THE DATA:
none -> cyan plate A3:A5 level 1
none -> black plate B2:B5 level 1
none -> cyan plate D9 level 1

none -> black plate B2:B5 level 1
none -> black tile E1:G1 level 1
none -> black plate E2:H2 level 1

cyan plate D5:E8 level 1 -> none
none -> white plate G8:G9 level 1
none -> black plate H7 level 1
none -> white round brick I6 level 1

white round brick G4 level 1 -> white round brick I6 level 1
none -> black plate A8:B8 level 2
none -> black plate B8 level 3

...

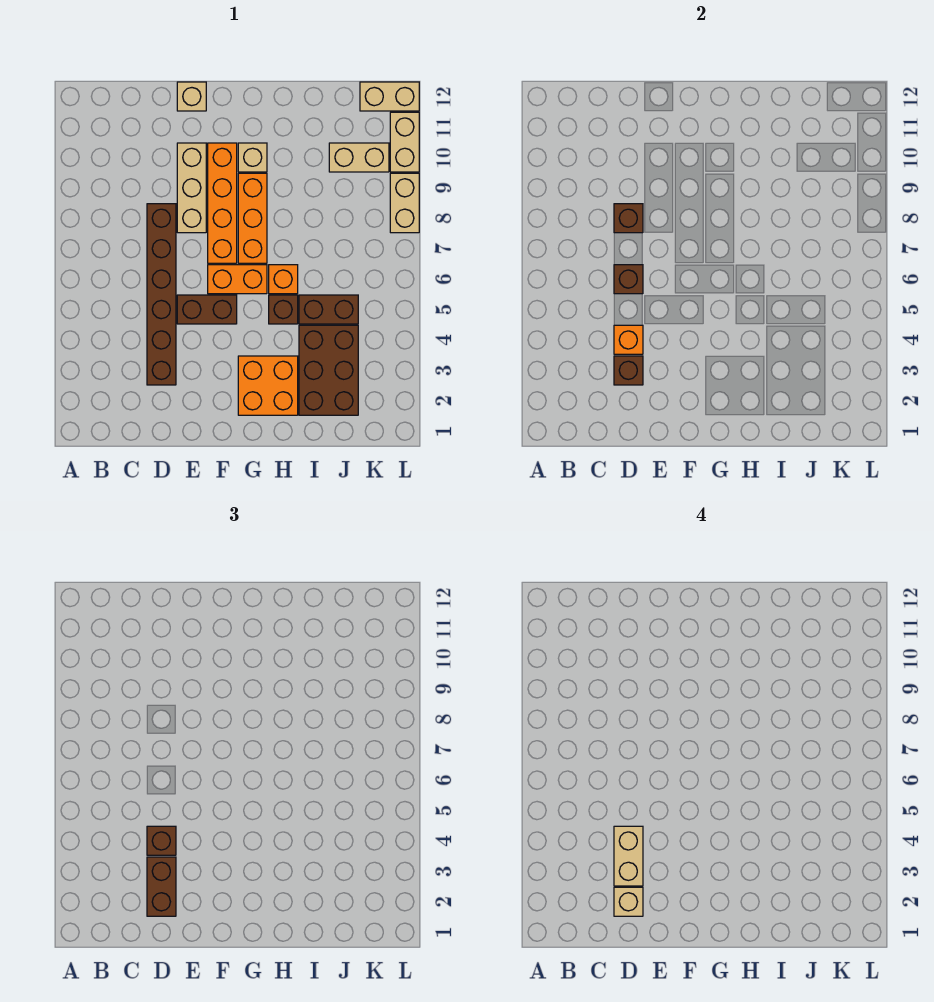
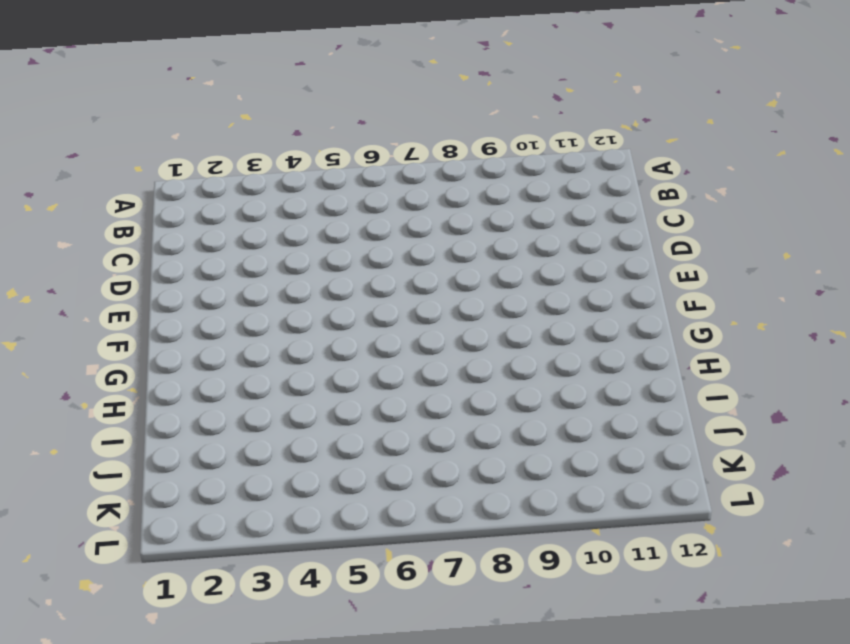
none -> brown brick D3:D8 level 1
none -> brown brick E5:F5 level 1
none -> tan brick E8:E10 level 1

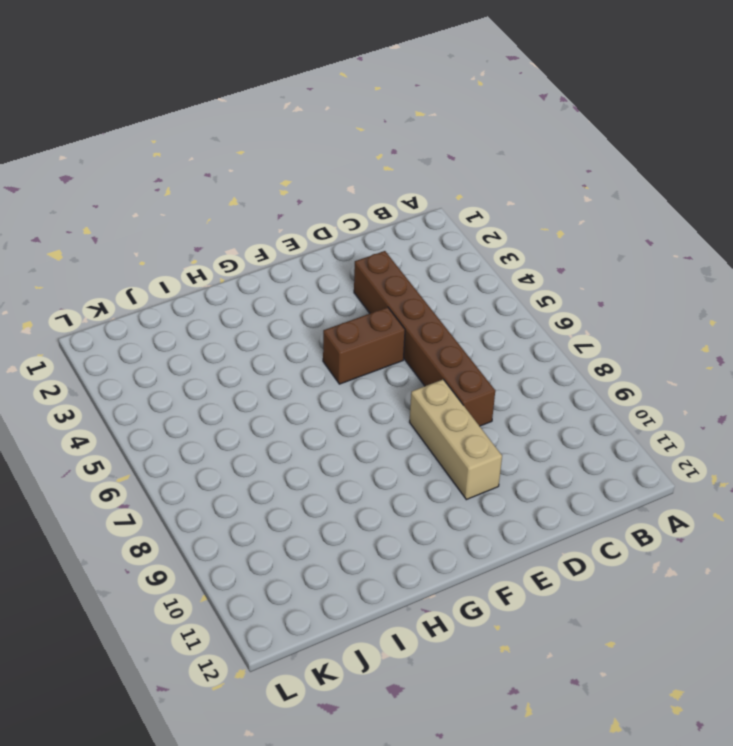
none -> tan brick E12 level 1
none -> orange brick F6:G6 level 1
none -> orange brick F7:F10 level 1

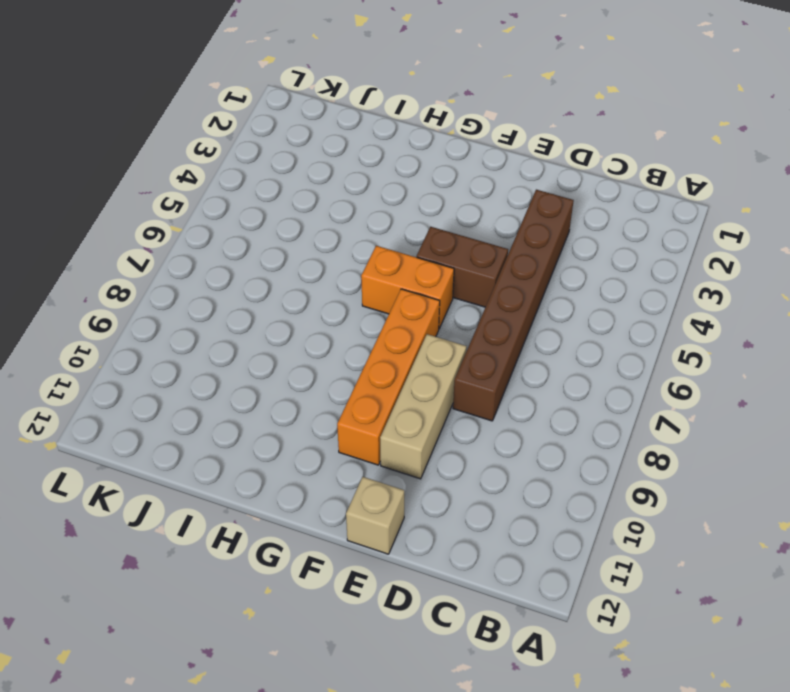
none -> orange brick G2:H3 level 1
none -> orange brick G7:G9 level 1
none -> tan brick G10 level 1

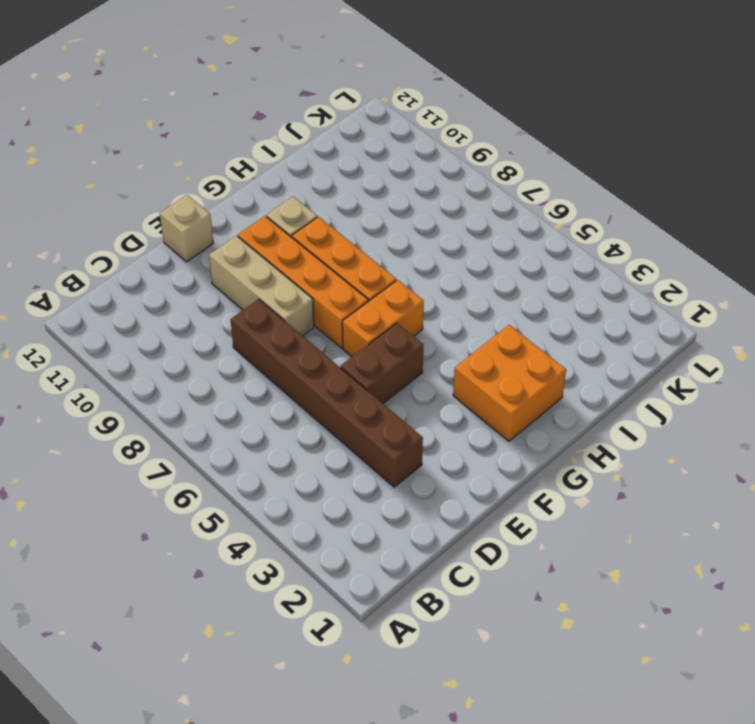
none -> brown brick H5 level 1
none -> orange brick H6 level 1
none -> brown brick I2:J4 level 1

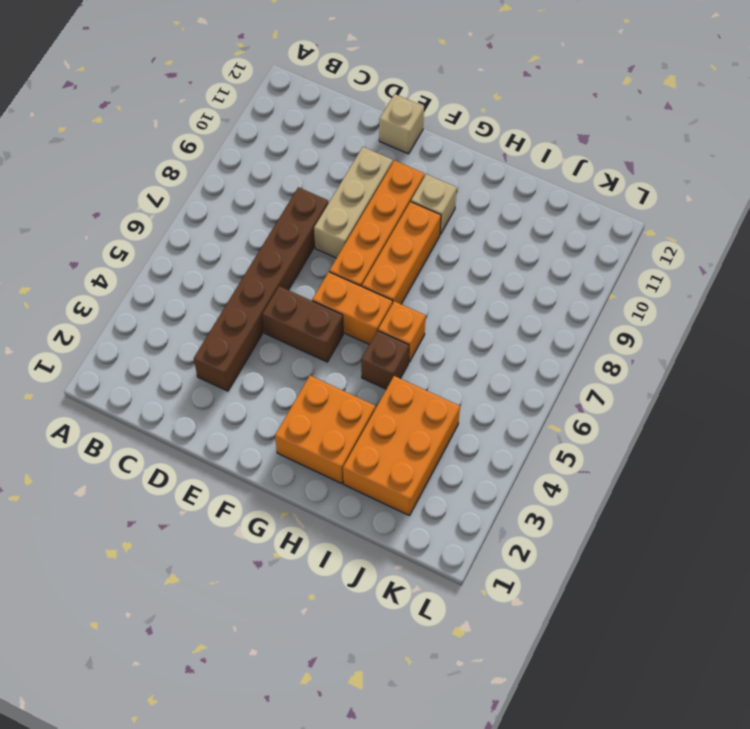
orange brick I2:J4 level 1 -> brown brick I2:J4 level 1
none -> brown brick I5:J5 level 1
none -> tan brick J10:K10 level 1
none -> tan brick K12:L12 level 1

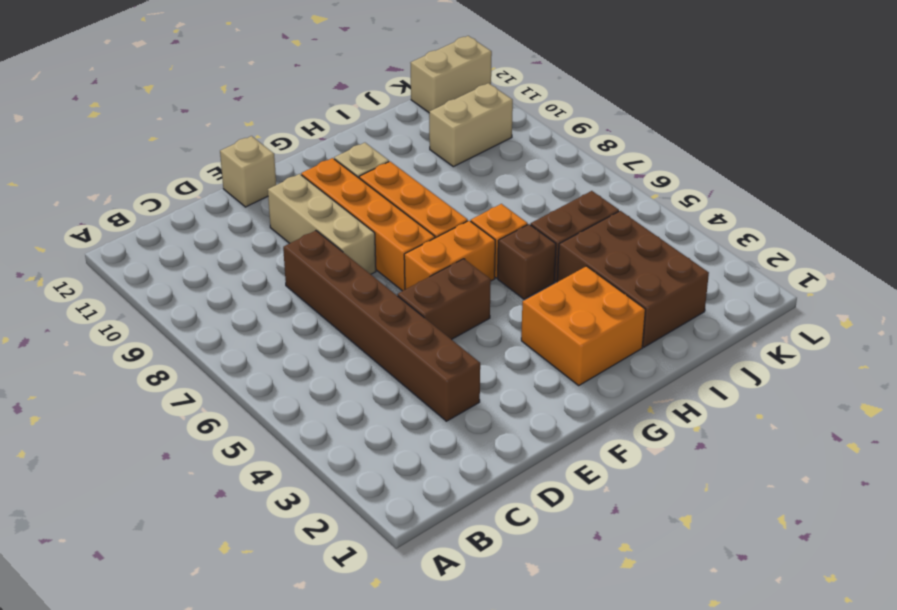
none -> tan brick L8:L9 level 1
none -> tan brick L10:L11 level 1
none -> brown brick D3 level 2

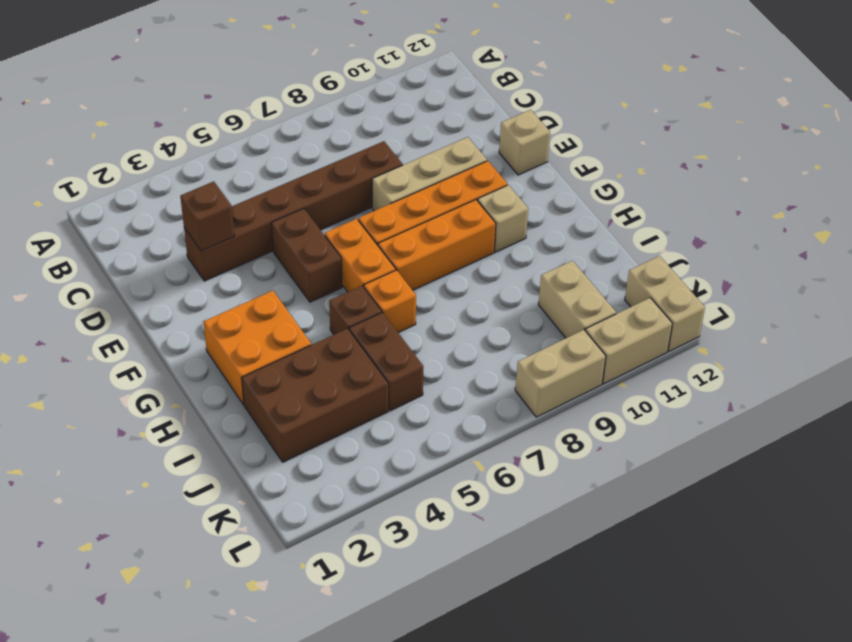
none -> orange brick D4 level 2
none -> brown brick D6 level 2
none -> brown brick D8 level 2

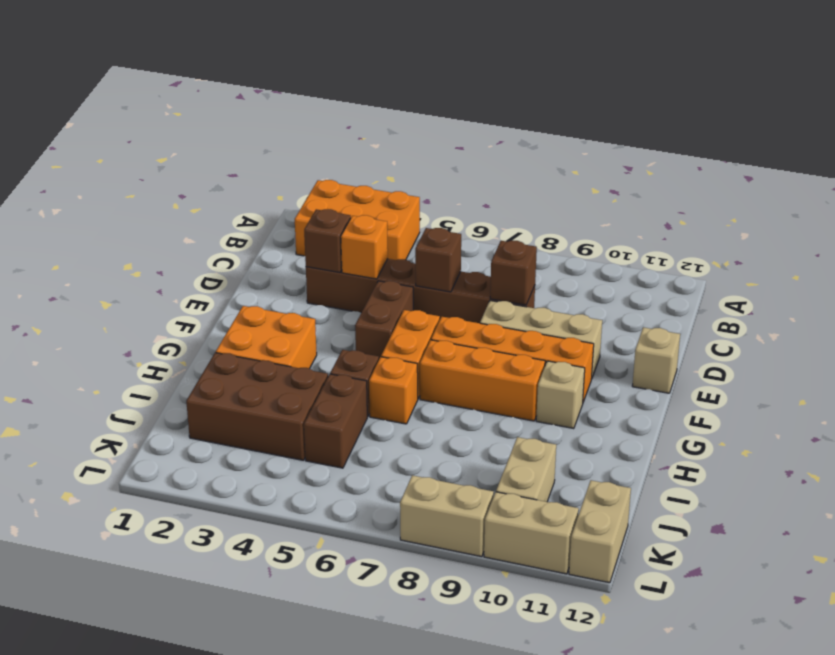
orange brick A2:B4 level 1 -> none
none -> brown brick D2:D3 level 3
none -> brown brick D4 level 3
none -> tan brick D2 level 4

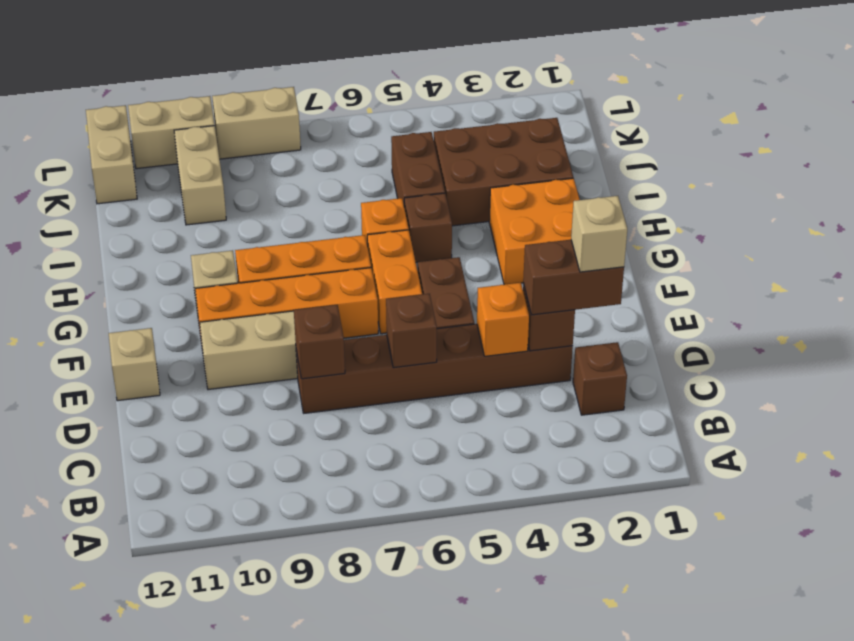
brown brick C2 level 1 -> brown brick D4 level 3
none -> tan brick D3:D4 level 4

YOUR ASSIGNMENT: What you give back should be only the lines of the records above, starting at the line with "none -> cyan plate A3:A5 level 1" and ending at the line with "none -> white round brick I6 level 1", restated word for word.

OUTPUT OF THE TASK:
none -> cyan plate A3:A5 level 1
none -> black plate B2:B5 level 1
none -> cyan plate D9 level 1

none -> black plate B2:B5 level 1
none -> black tile E1:G1 level 1
none -> black plate E2:H2 level 1

cyan plate D5:E8 level 1 -> none
none -> white plate G8:G9 level 1
none -> black plate H7 level 1
none -> white round brick I6 level 1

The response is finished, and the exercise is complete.